[Records from a data source]
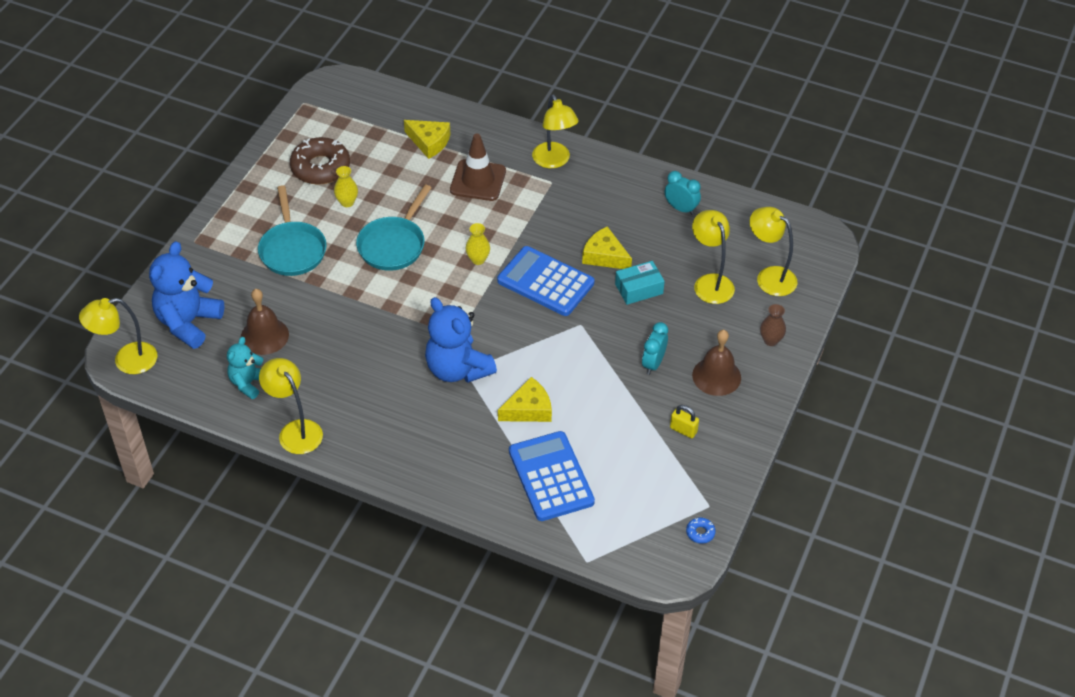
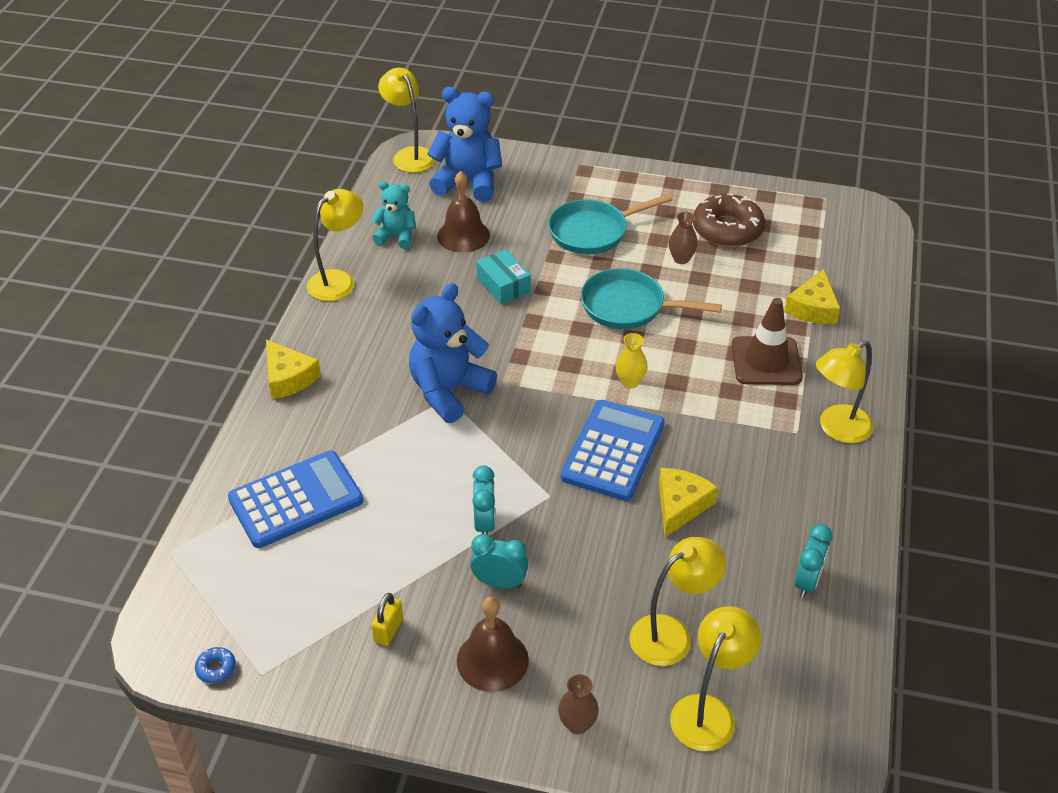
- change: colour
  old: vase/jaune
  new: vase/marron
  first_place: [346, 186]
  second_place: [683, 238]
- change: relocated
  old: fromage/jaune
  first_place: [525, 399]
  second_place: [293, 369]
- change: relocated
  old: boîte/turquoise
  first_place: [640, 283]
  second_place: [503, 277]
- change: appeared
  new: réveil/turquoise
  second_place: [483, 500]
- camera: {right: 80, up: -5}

• [Exercise details] The pictures stay out of the copy. Set down the entries above precisely.

• [Solution for this task]
- change: colour
  old: vase/jaune
  new: vase/marron
  first_place: [346, 186]
  second_place: [683, 238]
- change: relocated
  old: fromage/jaune
  first_place: [525, 399]
  second_place: [293, 369]
- change: relocated
  old: boîte/turquoise
  first_place: [640, 283]
  second_place: [503, 277]
- change: appeared
  new: réveil/turquoise
  second_place: [483, 500]
- camera: {right: 80, up: -5}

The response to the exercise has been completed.